*** Opening Dataset records ***

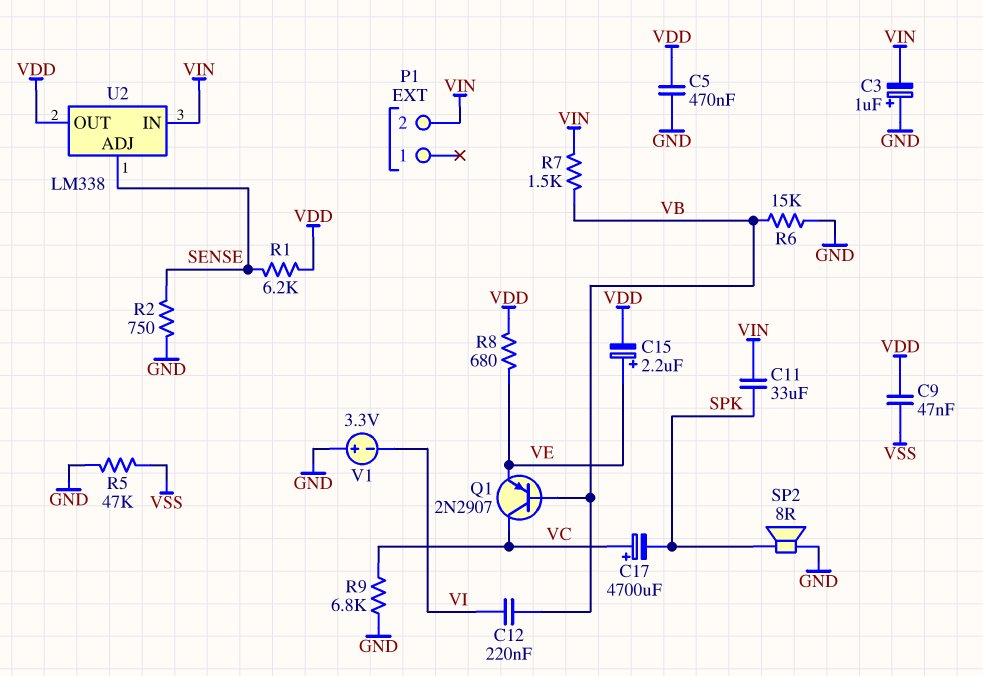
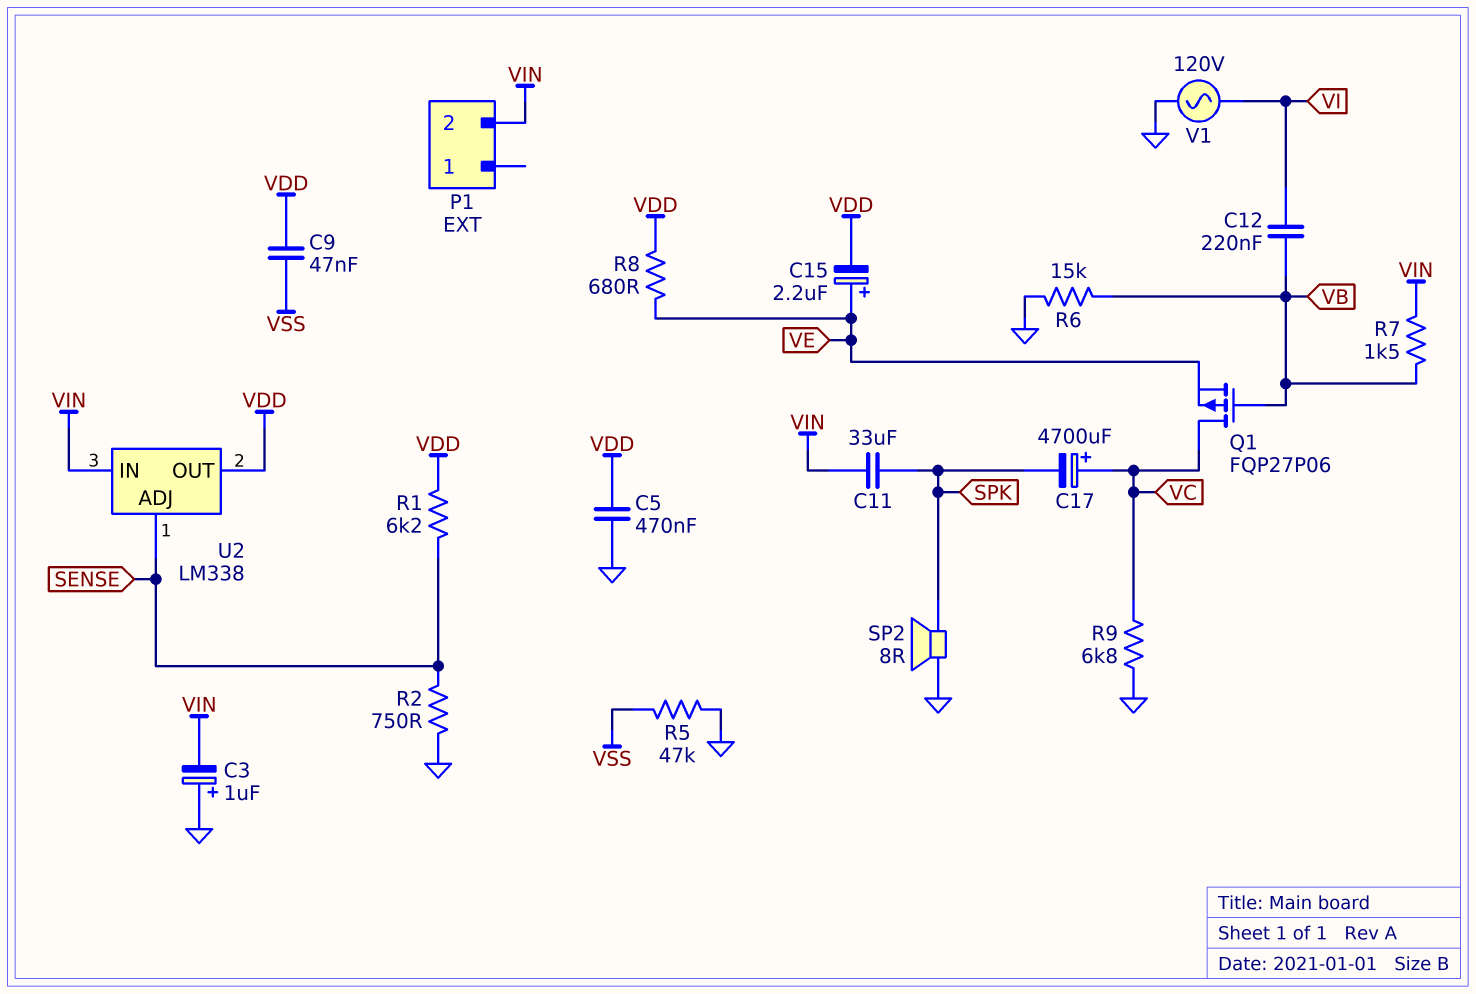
Q1: PNP 2N2907 (B VB, C VC, E VE) -> PMOS FQP27P06 (G VB, D VC, S VE)
V1: 3.3V (plus GND, minus VI) -> AC 120V (GND, VI)

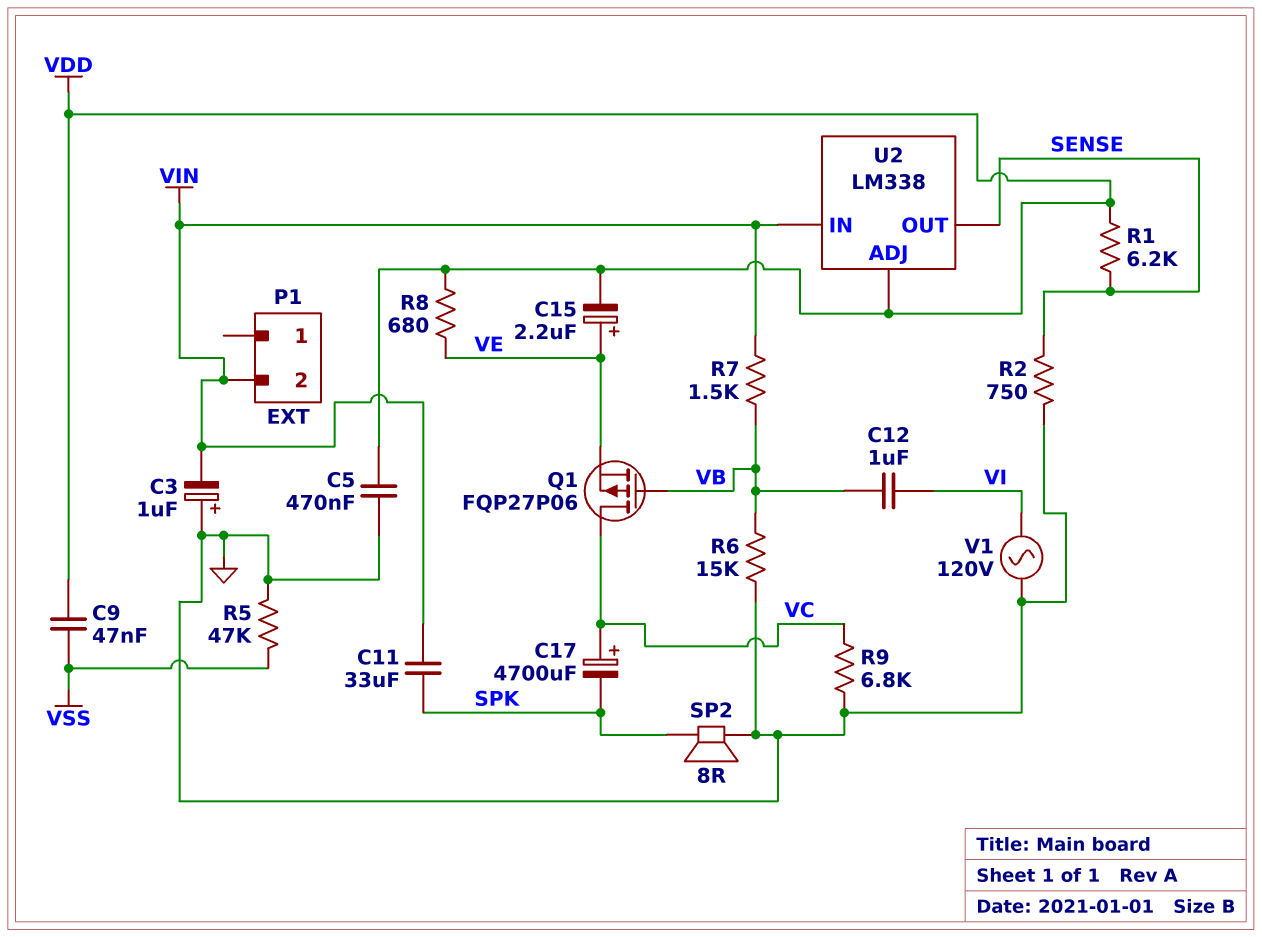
C12: 220nF (VB, VI) -> 1uF (VB, VI)
U2 pin ADJ: SENSE -> VDD
U2 pin OUT: VDD -> SENSE

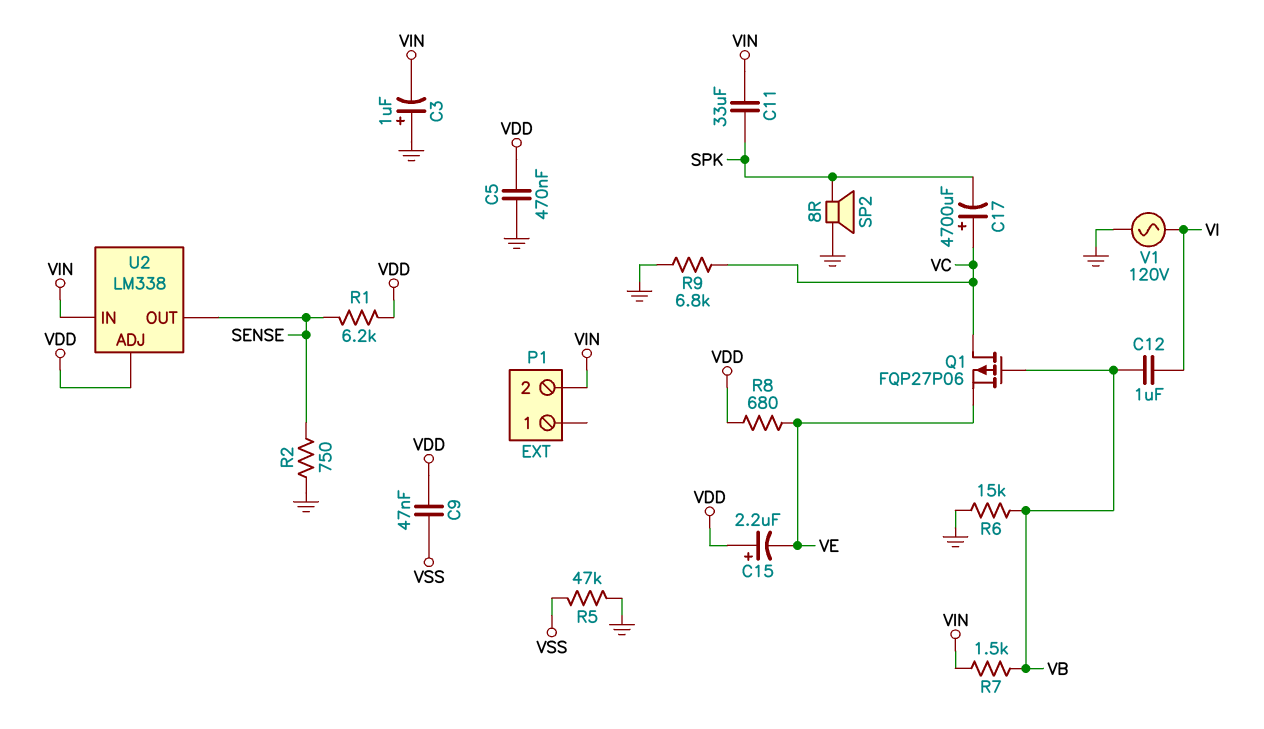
C15: 2.2uF (plus VE, minus VDD) -> 2.2uF (plus VDD, minus VE)

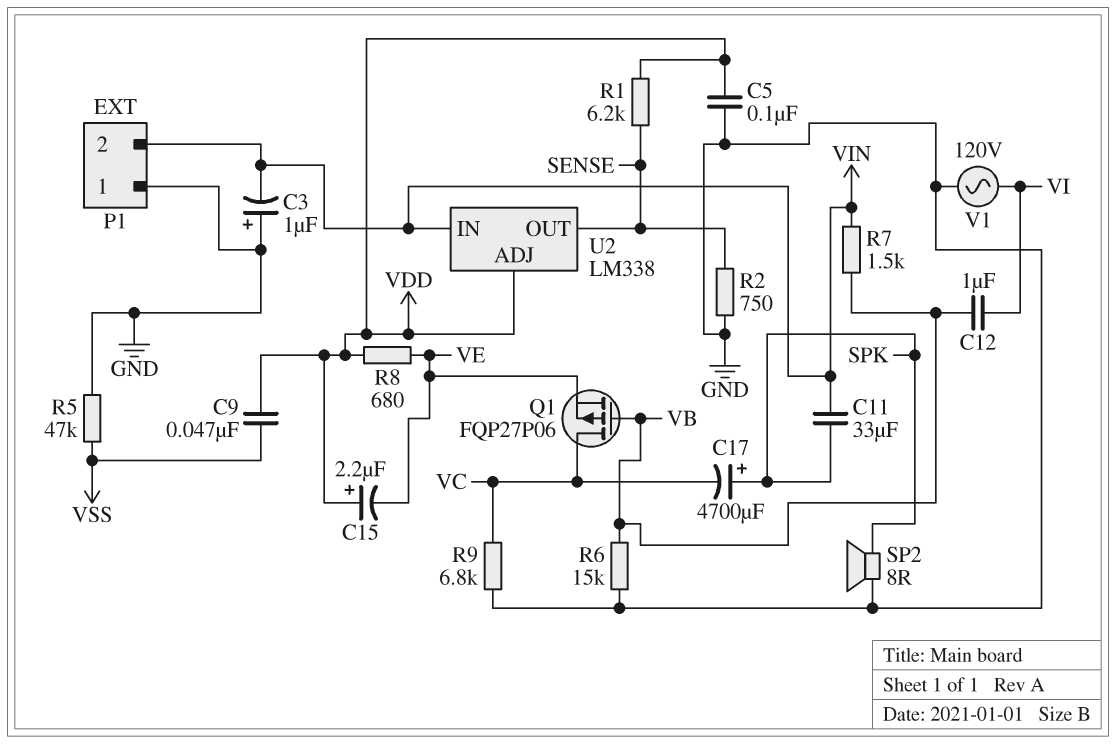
C5: 470nF (GND, VDD) -> 100nF (GND, VDD)
C17: 4700uF (plus VC, minus SPK) -> 4700uF (plus SPK, minus VC)
P1 pin 1: none -> GND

*** Closing Dataset records ***

Problem description
Output the data above exactly; pictures do not belong in the copy.

Task response
Q1: PNP 2N2907 (B VB, C VC, E VE) -> PMOS FQP27P06 (G VB, D VC, S VE)
V1: 3.3V (plus GND, minus VI) -> AC 120V (GND, VI)

C12: 220nF (VB, VI) -> 1uF (VB, VI)
U2 pin ADJ: SENSE -> VDD
U2 pin OUT: VDD -> SENSE

C15: 2.2uF (plus VE, minus VDD) -> 2.2uF (plus VDD, minus VE)

C5: 470nF (GND, VDD) -> 100nF (GND, VDD)
C17: 4700uF (plus VC, minus SPK) -> 4700uF (plus SPK, minus VC)
P1 pin 1: none -> GND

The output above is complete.